"""

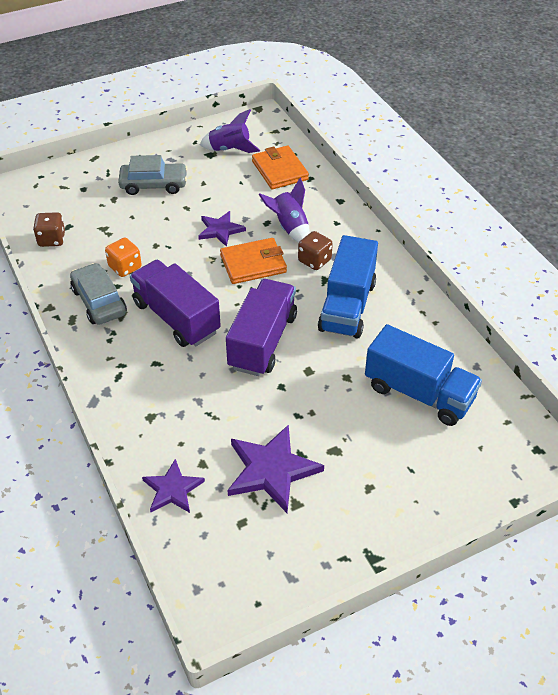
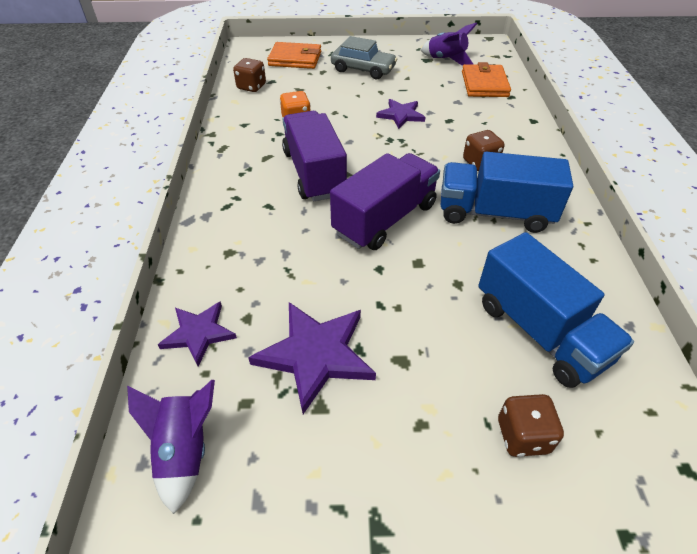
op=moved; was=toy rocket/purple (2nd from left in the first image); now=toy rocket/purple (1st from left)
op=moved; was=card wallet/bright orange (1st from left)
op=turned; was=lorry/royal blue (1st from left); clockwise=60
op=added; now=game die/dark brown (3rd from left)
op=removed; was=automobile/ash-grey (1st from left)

"""

Exercise instructions —
Only those lines running from the one containing "op=moved; was=card wallet/bright" through the last line of the data above are to be copied, exactly, with both ends included.

Result below —
op=moved; was=card wallet/bright orange (1st from left)
op=turned; was=lorry/royal blue (1st from left); clockwise=60
op=added; now=game die/dark brown (3rd from left)
op=removed; was=automobile/ash-grey (1st from left)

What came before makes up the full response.